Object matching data
***
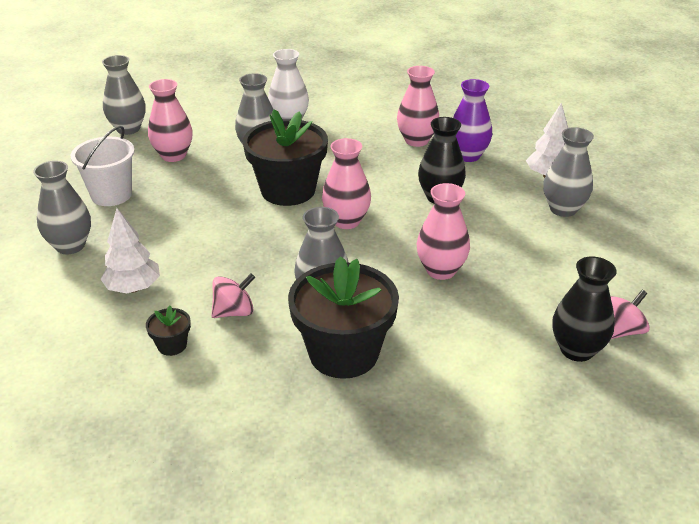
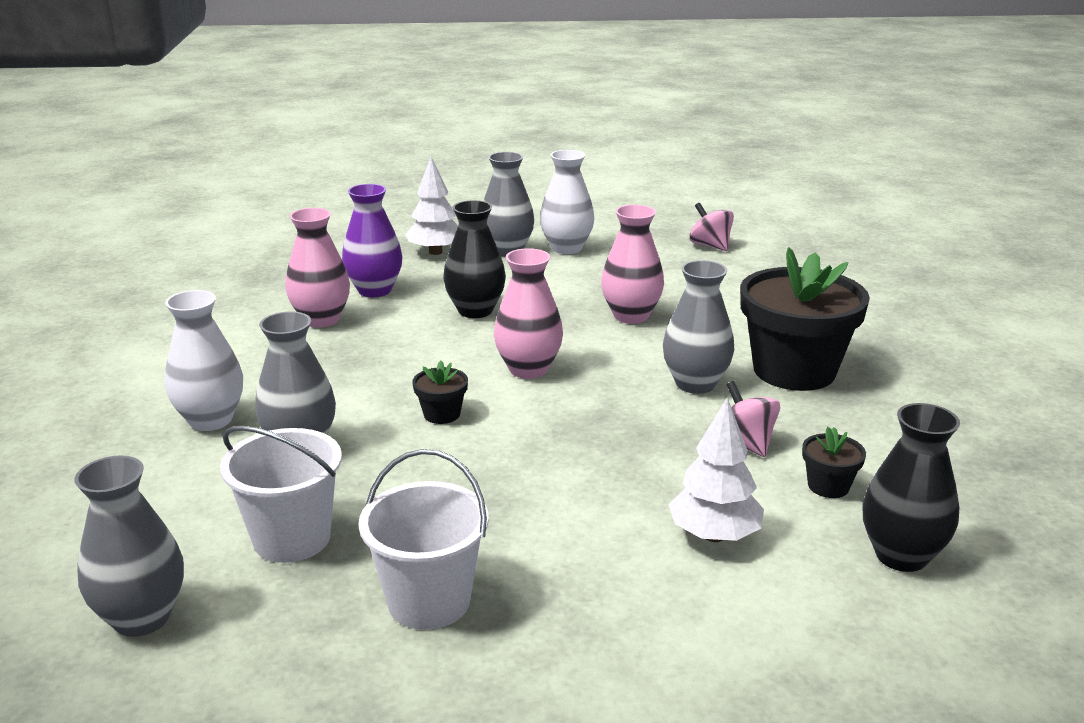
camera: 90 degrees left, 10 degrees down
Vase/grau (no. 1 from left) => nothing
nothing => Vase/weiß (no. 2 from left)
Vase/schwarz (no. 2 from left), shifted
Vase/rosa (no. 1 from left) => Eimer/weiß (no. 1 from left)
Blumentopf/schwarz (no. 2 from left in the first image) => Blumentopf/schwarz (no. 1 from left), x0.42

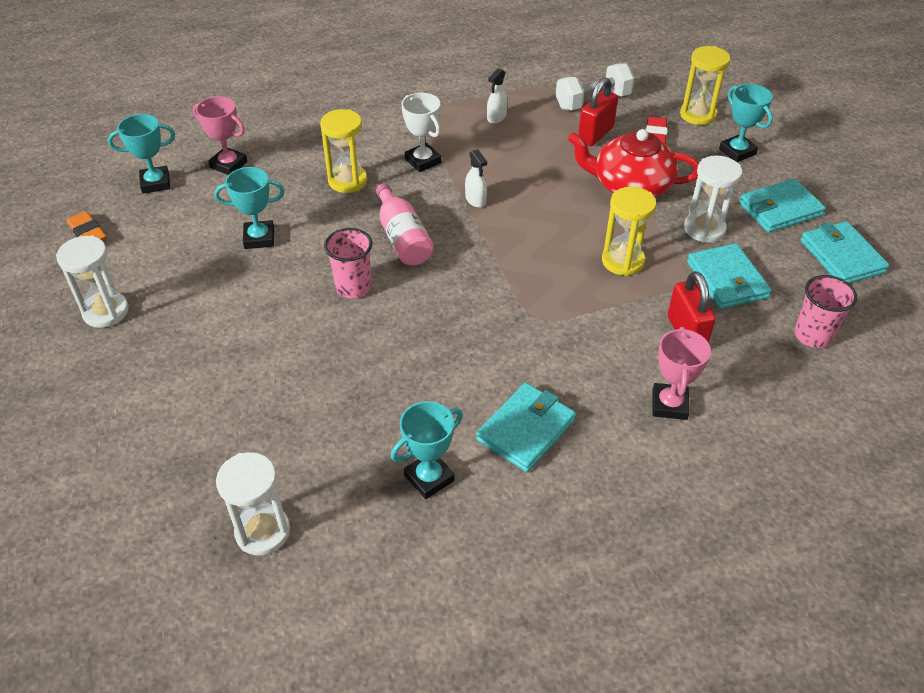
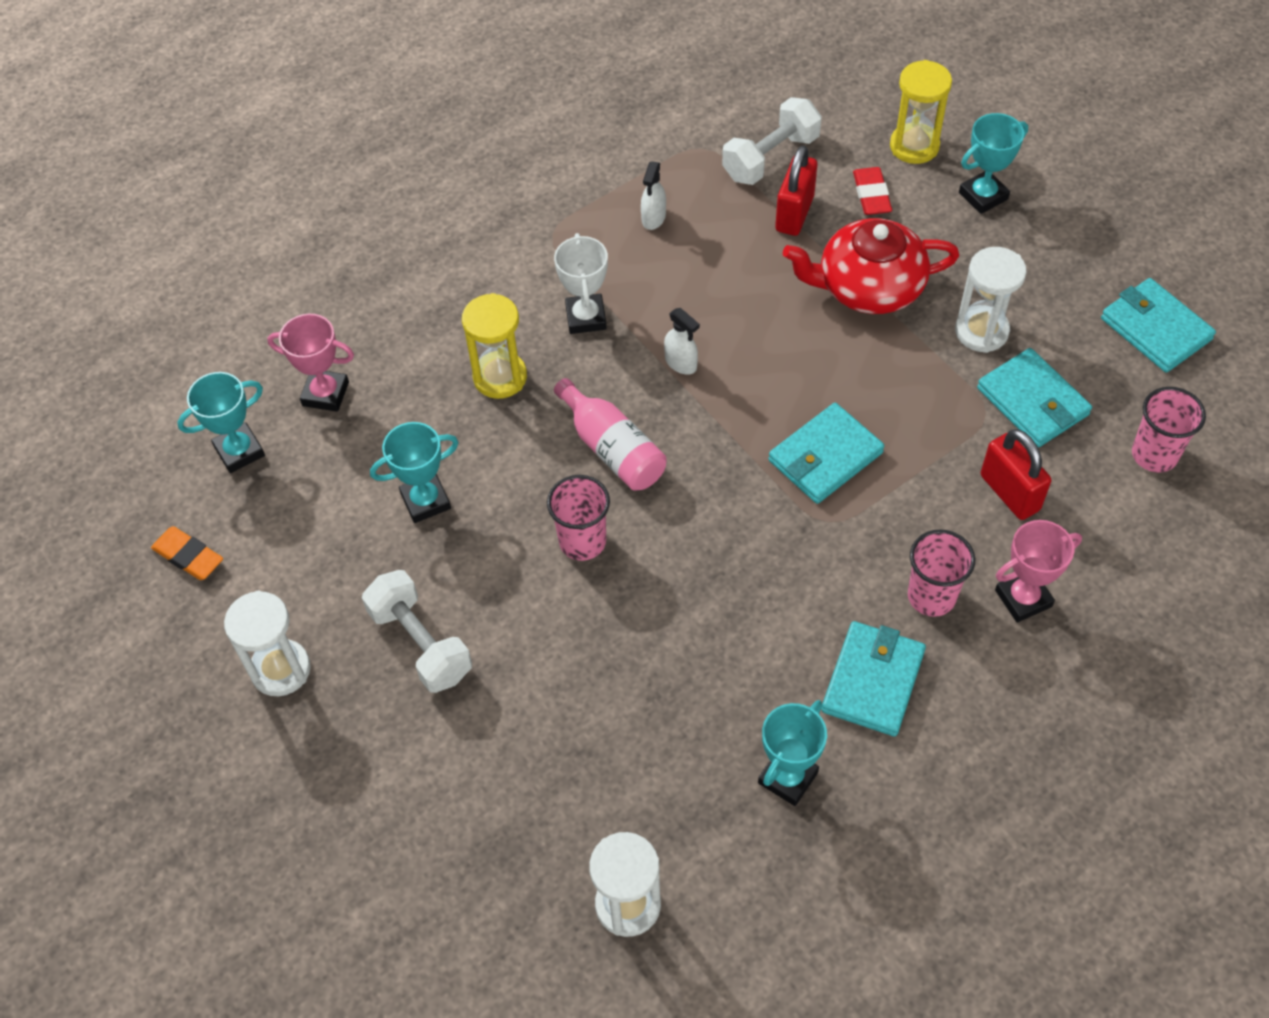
camera: 15 degrees left, 10 degrees up
Sanduhr/gelb (no. 2 from left) => nothing
nothing => Hantel/weiß (no. 1 from left)
nothing => Becher/rosa (no. 2 from left)
Geldbörse/türkis (no. 3 from left in the first image) => Geldbörse/türkis (no. 1 from left), shifted
Pokal/weiß, 45 degrees clockwise
Pokal/rosa (no. 2 from left), 75 degrees clockwise
Pokal/türkis (no. 4 from left), 75 degrees counterclockwise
***
Leaving out the pictures, print every record exactly as written.

_RESPONSE TO THE EXERCISE_
camera: 90 degrees left, 10 degrees down
Vase/grau (no. 1 from left) => nothing
nothing => Vase/weiß (no. 2 from left)
Vase/schwarz (no. 2 from left), shifted
Vase/rosa (no. 1 from left) => Eimer/weiß (no. 1 from left)
Blumentopf/schwarz (no. 2 from left in the first image) => Blumentopf/schwarz (no. 1 from left), x0.42

camera: 15 degrees left, 10 degrees up
Sanduhr/gelb (no. 2 from left) => nothing
nothing => Hantel/weiß (no. 1 from left)
nothing => Becher/rosa (no. 2 from left)
Geldbörse/türkis (no. 3 from left in the first image) => Geldbörse/türkis (no. 1 from left), shifted
Pokal/weiß, 45 degrees clockwise
Pokal/rosa (no. 2 from left), 75 degrees clockwise
Pokal/türkis (no. 4 from left), 75 degrees counterclockwise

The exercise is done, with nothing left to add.